- [WHAT NEEDS TO BE DONE] Reproduce the records below exactly as they appear, omitting any pictures they contain.

- [EXERCISE MATERIALS]
*** Block opens ***

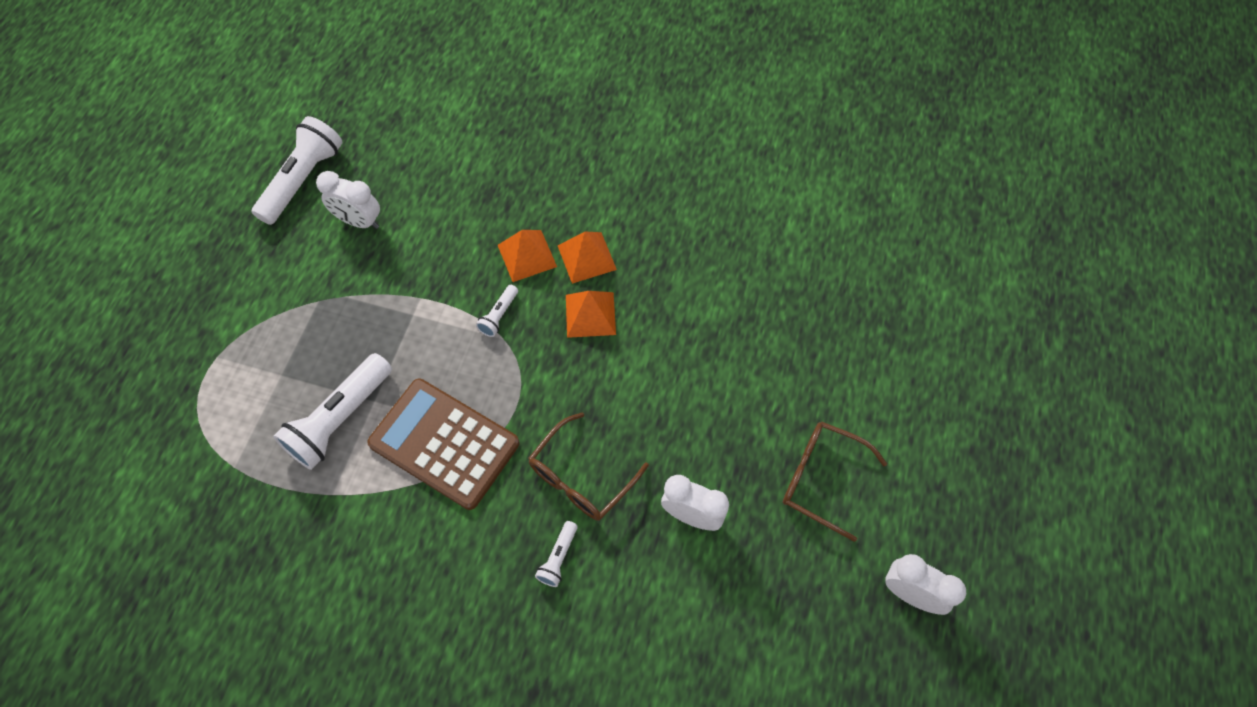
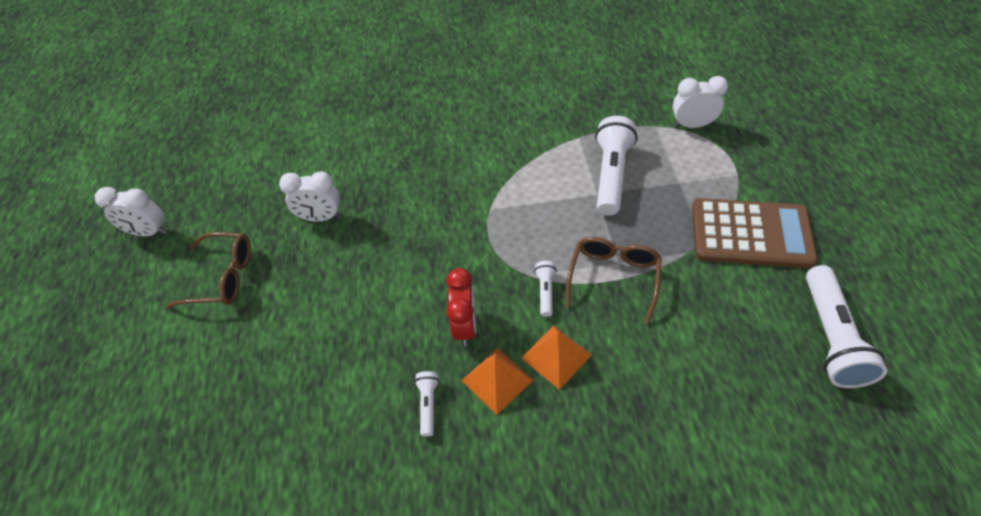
camera: 160 degrees right, 10 degrees down
(359, 221) = (737, 320): white clock -> white clock (692, 125)
(444, 443) = (525, 190): brown calculator -> brown calculator (751, 234)
(558, 557) = (406, 162): white flashlight -> white flashlight (428, 405)
(581, 477) = (413, 208): brown glasses -> brown glasses (613, 278)
(590, 314) = (465, 326): orange pyramid -> red clock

*** Block closes ***

- [ANSWER TO THE PROBLEM]
camera: 160 degrees right, 10 degrees down
(359, 221) = (737, 320): white clock -> white clock (692, 125)
(444, 443) = (525, 190): brown calculator -> brown calculator (751, 234)
(558, 557) = (406, 162): white flashlight -> white flashlight (428, 405)
(581, 477) = (413, 208): brown glasses -> brown glasses (613, 278)
(590, 314) = (465, 326): orange pyramid -> red clock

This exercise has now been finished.